━━ Extracted entries

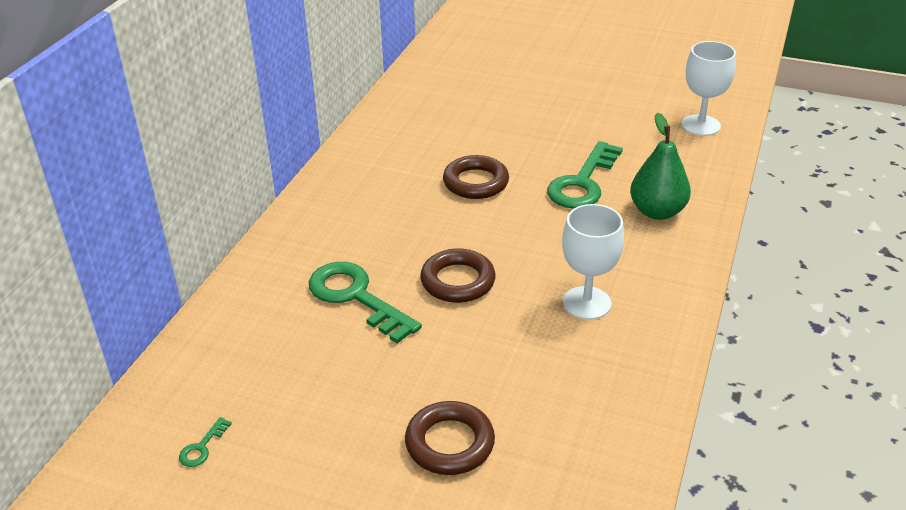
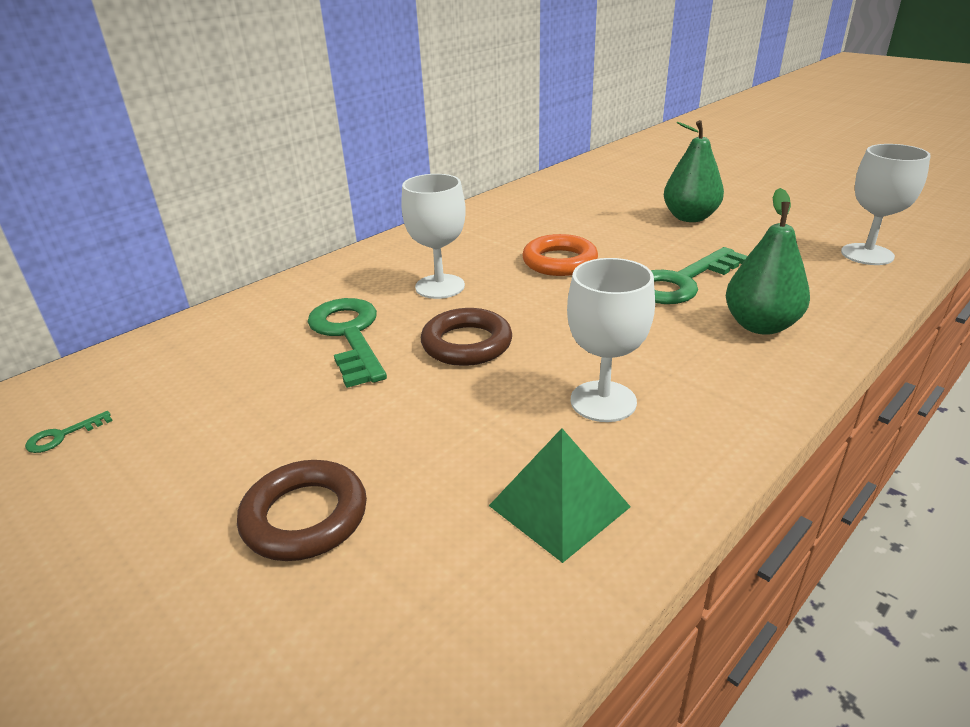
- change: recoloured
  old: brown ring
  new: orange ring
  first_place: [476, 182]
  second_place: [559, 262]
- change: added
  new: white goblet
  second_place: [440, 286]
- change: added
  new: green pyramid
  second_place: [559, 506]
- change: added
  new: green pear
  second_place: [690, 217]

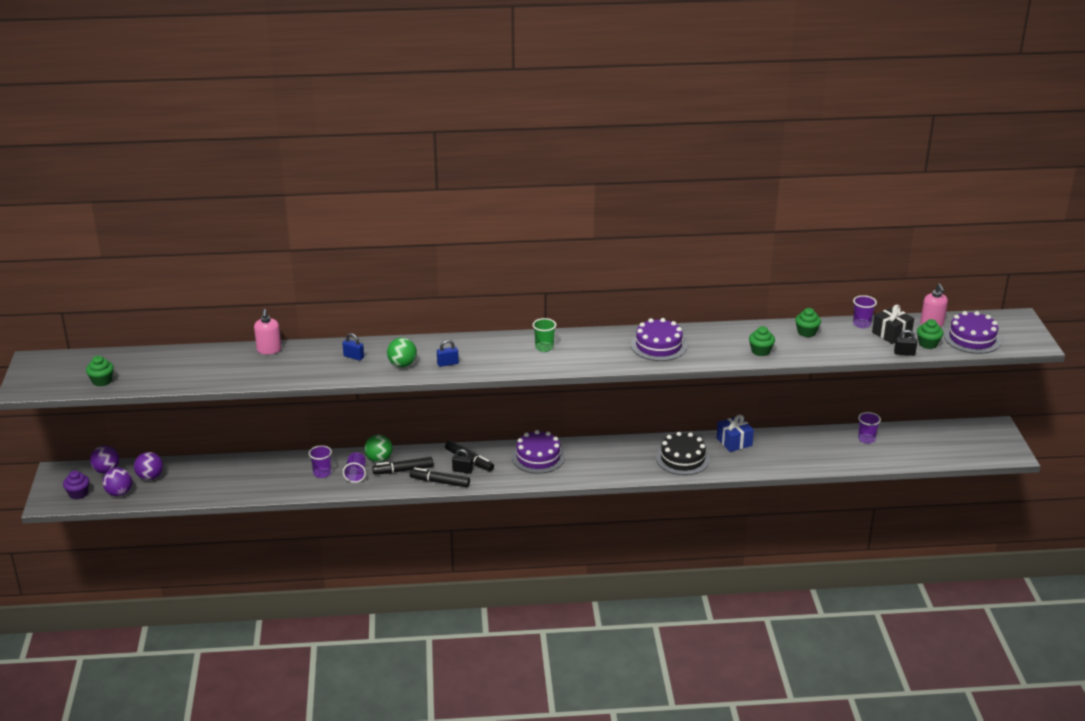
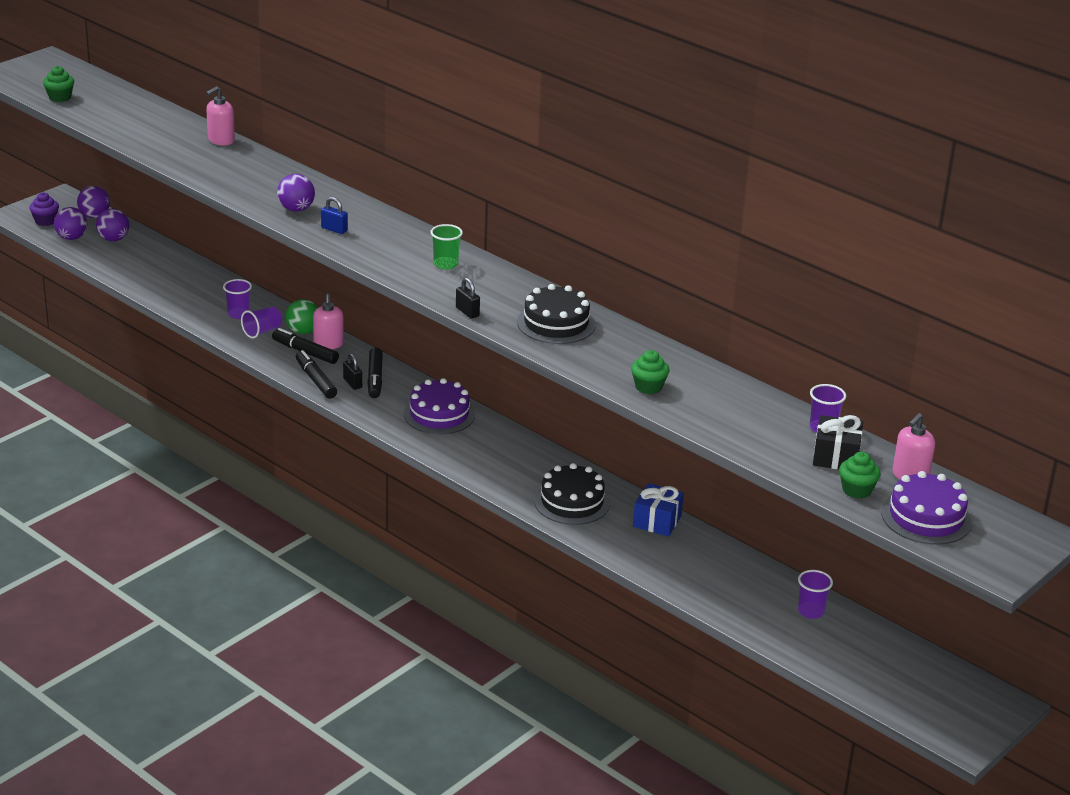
- change: removed
  old: blue padlock
  first_place: [353, 357]
- change: recoloured
  old: green ball
  new: purple ball
  first_place: [402, 364]
  second_place: [296, 209]
- change: recoloured
  old: purple cake
  new: black cake
  first_place: [658, 346]
  second_place: [556, 323]
- change: removed
  old: green cupcake
  first_place: [806, 332]
- change: moved
  old: black padlock
  first_place: [904, 353]
  second_place: [467, 312]
- change: added
  new: pink soap dispenser
  second_place: [328, 344]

━━━━

▸ What is needed
Repeat the records word for word, skipping pictures.

▸ Reply to the task
- change: recoloured
  old: brown ring
  new: orange ring
  first_place: [476, 182]
  second_place: [559, 262]
- change: added
  new: white goblet
  second_place: [440, 286]
- change: added
  new: green pyramid
  second_place: [559, 506]
- change: added
  new: green pear
  second_place: [690, 217]

- change: removed
  old: blue padlock
  first_place: [353, 357]
- change: recoloured
  old: green ball
  new: purple ball
  first_place: [402, 364]
  second_place: [296, 209]
- change: recoloured
  old: purple cake
  new: black cake
  first_place: [658, 346]
  second_place: [556, 323]
- change: removed
  old: green cupcake
  first_place: [806, 332]
- change: moved
  old: black padlock
  first_place: [904, 353]
  second_place: [467, 312]
- change: added
  new: pink soap dispenser
  second_place: [328, 344]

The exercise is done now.